Pick out all lines of the entries that include the word "BUTTON" and copy them.

== Source information

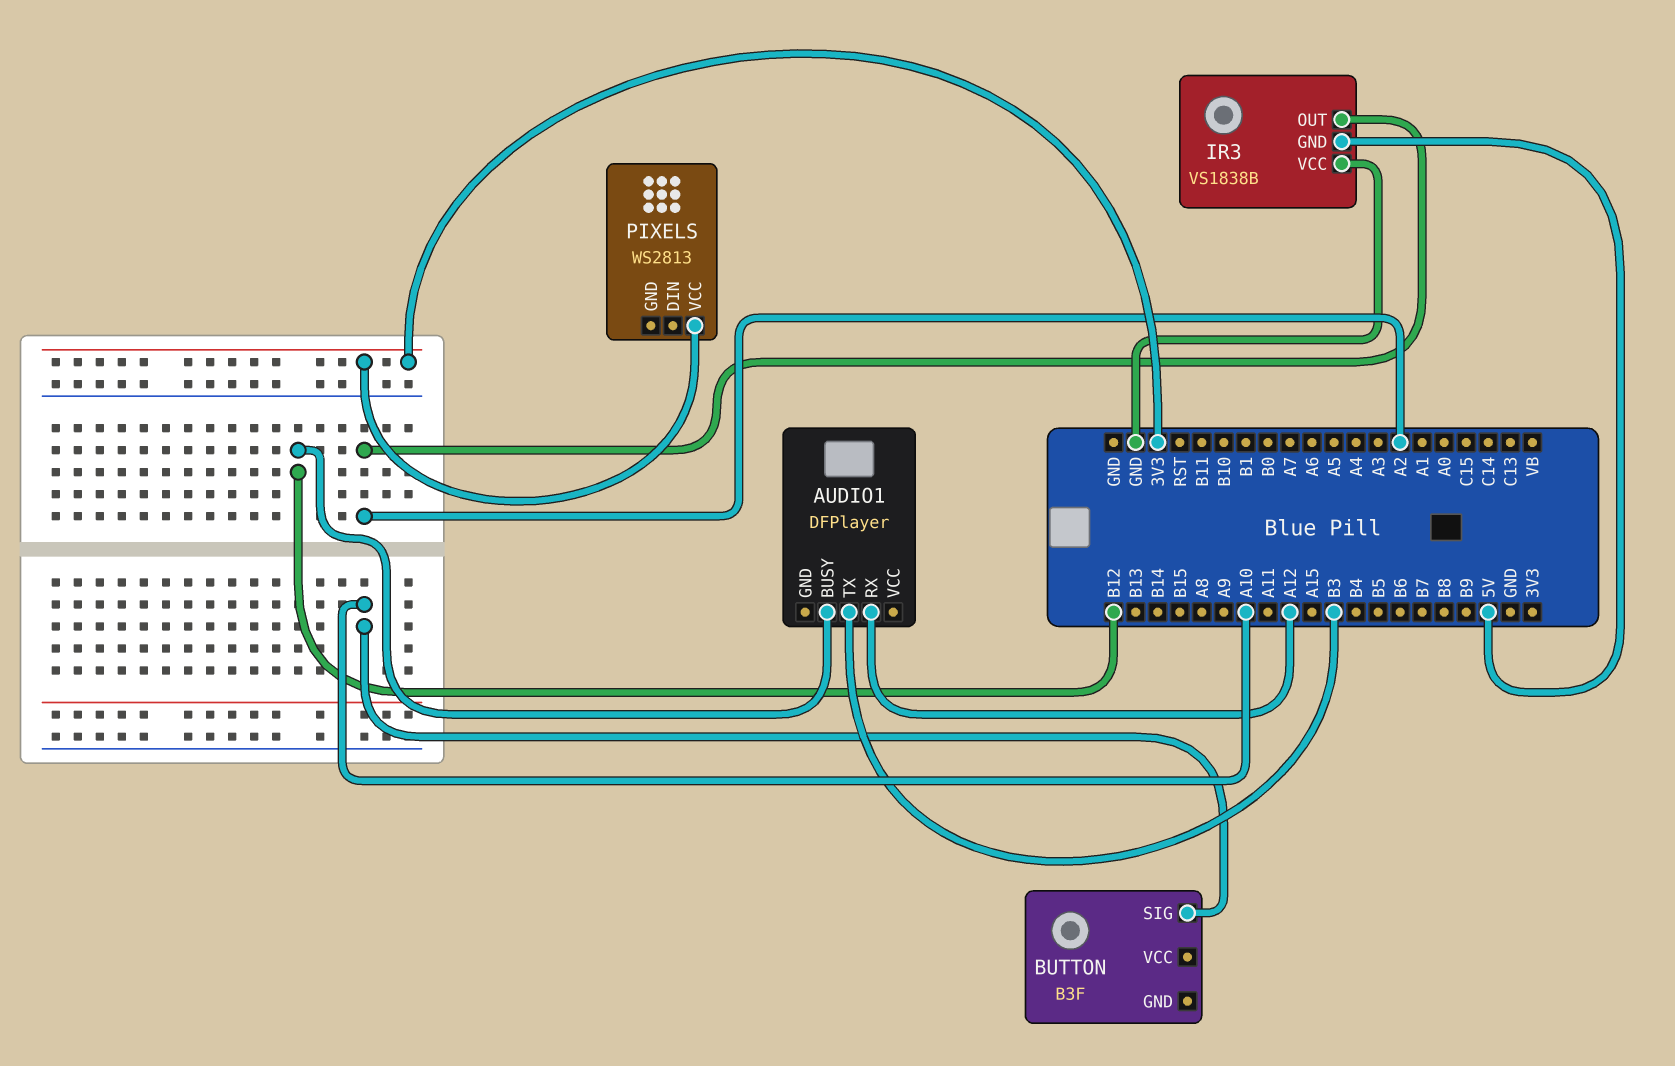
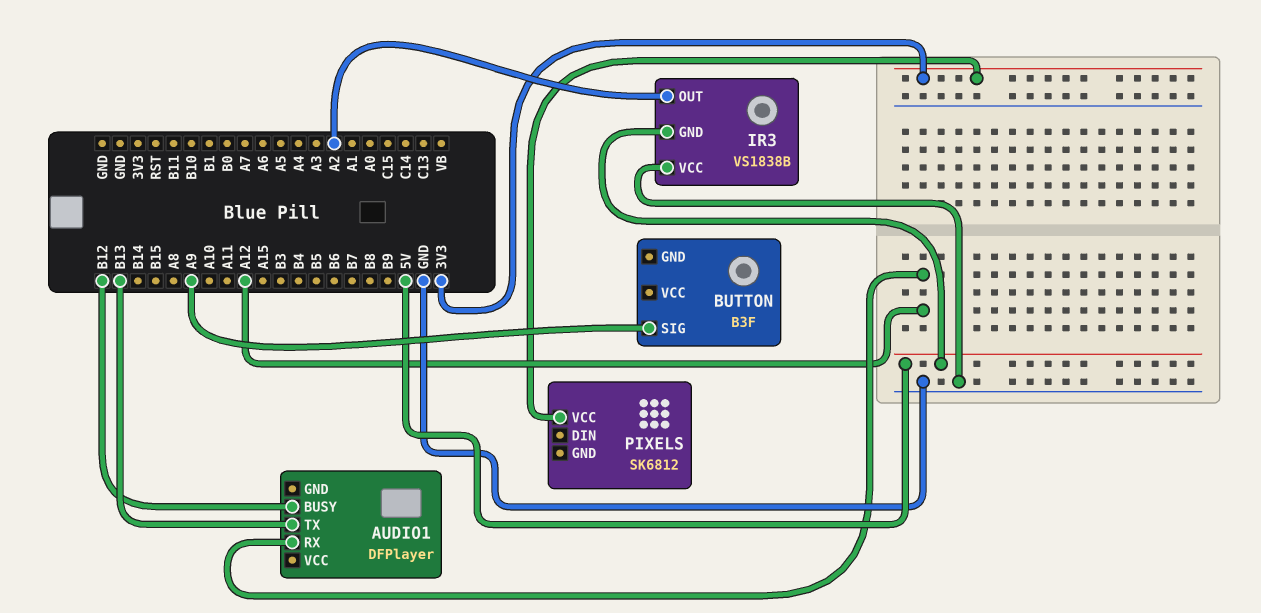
AUDIO1 pin TX: B3 -> B13
BUTTON pin SIG: A10 -> A9
PIXELS: WS2813 -> SK6812

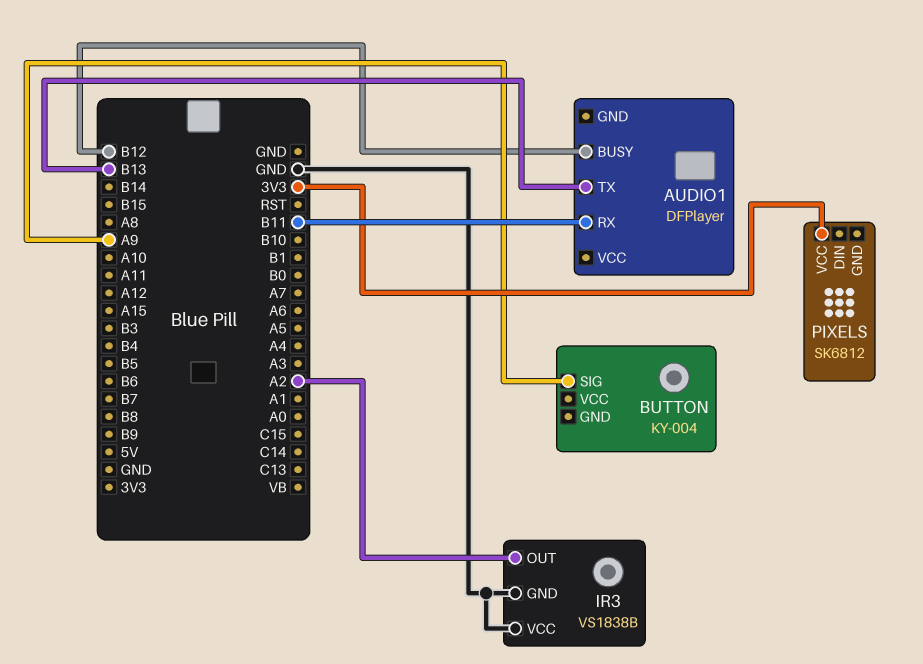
AUDIO1 pin RX: A12 -> B11
BUTTON: B3F -> KY-004
IR3 pin GND: 5V -> GND

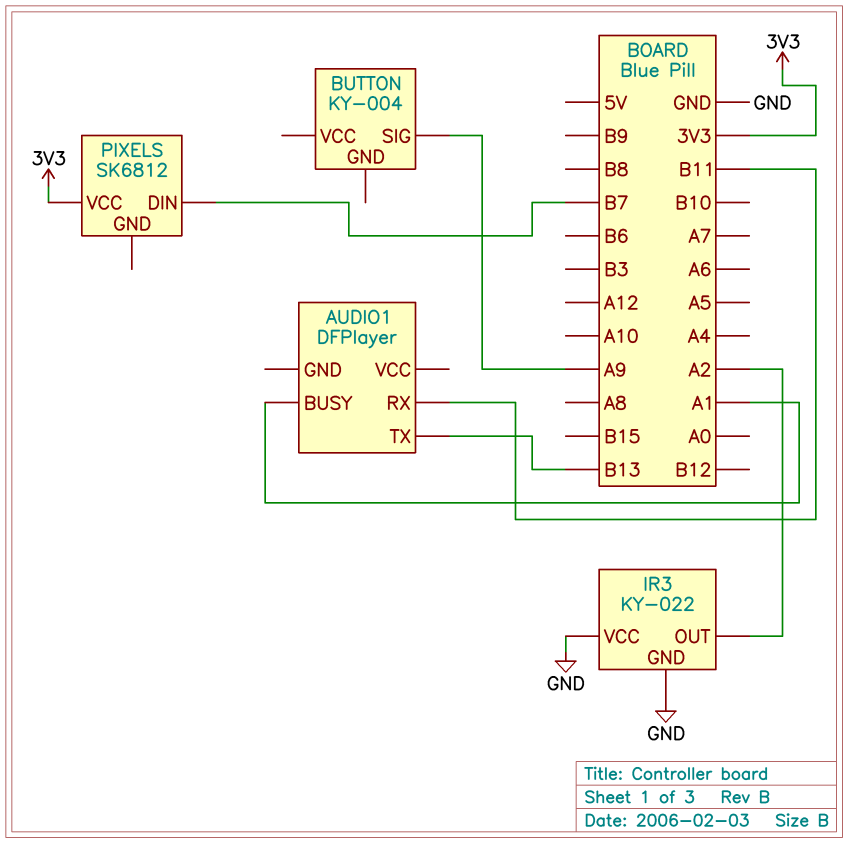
AUDIO1 pin BUSY: B12 -> A1
IR3: VS1838B -> KY-022
PIXELS pin DIN: none -> B7

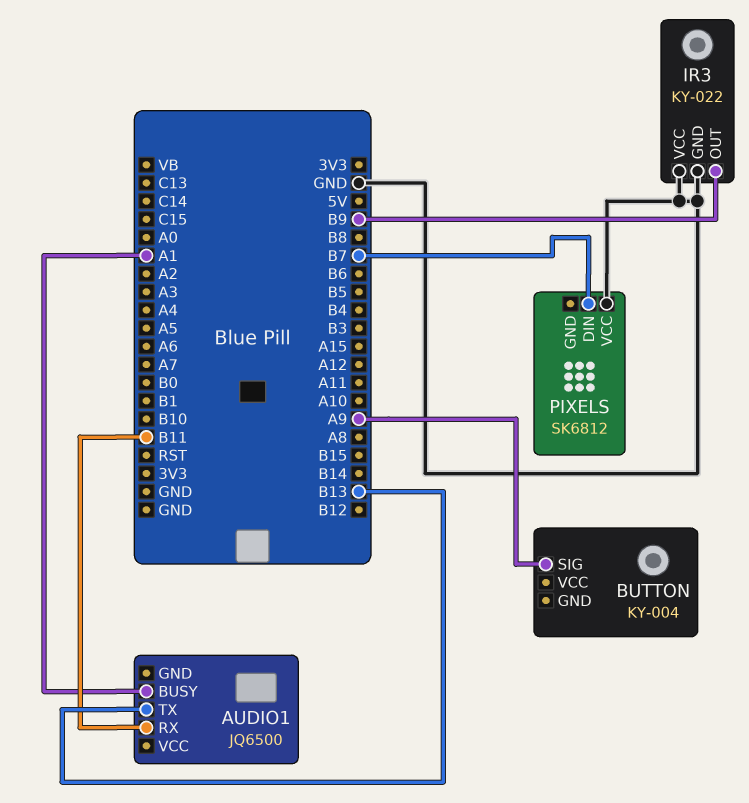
AUDIO1: DFPlayer -> JQ6500
IR3 pin OUT: A2 -> B9
PIXELS pin VCC: 3V3 -> GND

====

**The answer:**
BUTTON pin SIG: A10 -> A9
BUTTON: B3F -> KY-004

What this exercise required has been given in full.